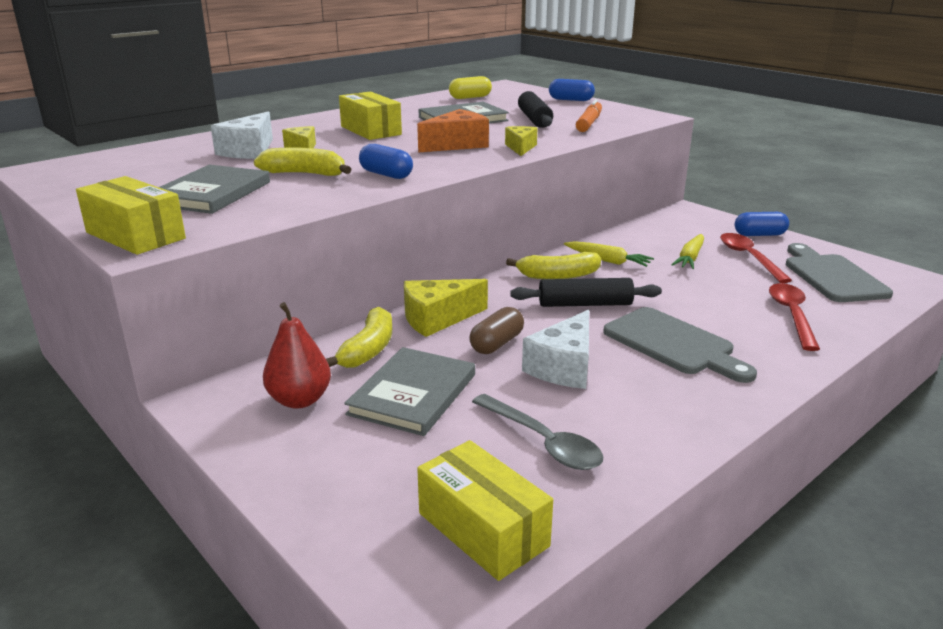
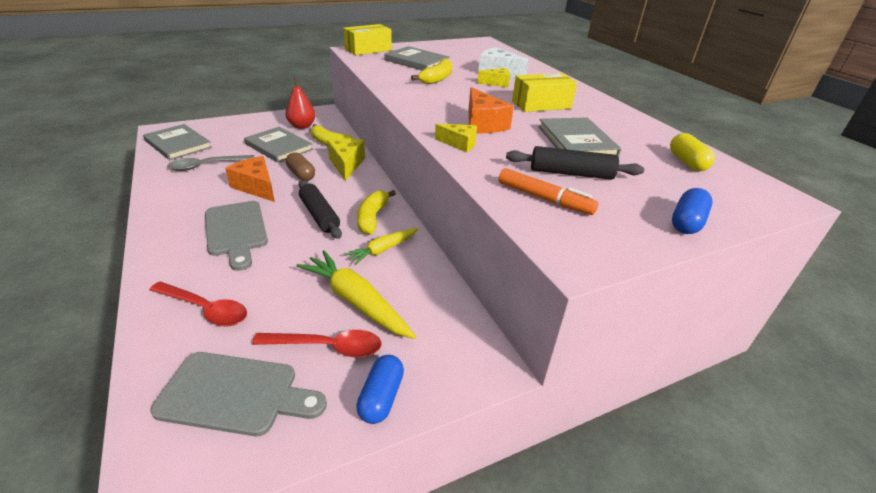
camera: 105 degrees right, 10 degrees up
(386, 174) = (419, 95): blue capsule -> none
(483, 529) = (178, 144): yellow box -> grey book
(563, 367) = (256, 187): white cheese -> orange cheese
(585, 304) = (319, 215): black rolling pin -> black rolling pin turned 45 degrees counterclockwise
(673, 344) = (236, 231): grey cutting board -> grey cutting board turned 90 degrees counterclockwise
(690, 258) = (356, 301): yellow carrot -> yellow carrot, size x1.63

• • • • • • •

Exactly reproduce the lines beginning with the one that contains "(673, 344) = (236, 231): grey" and ending with the last line of the material, both included. Leave out everything else.

YOUR SOLUTION
(673, 344) = (236, 231): grey cutting board -> grey cutting board turned 90 degrees counterclockwise
(690, 258) = (356, 301): yellow carrot -> yellow carrot, size x1.63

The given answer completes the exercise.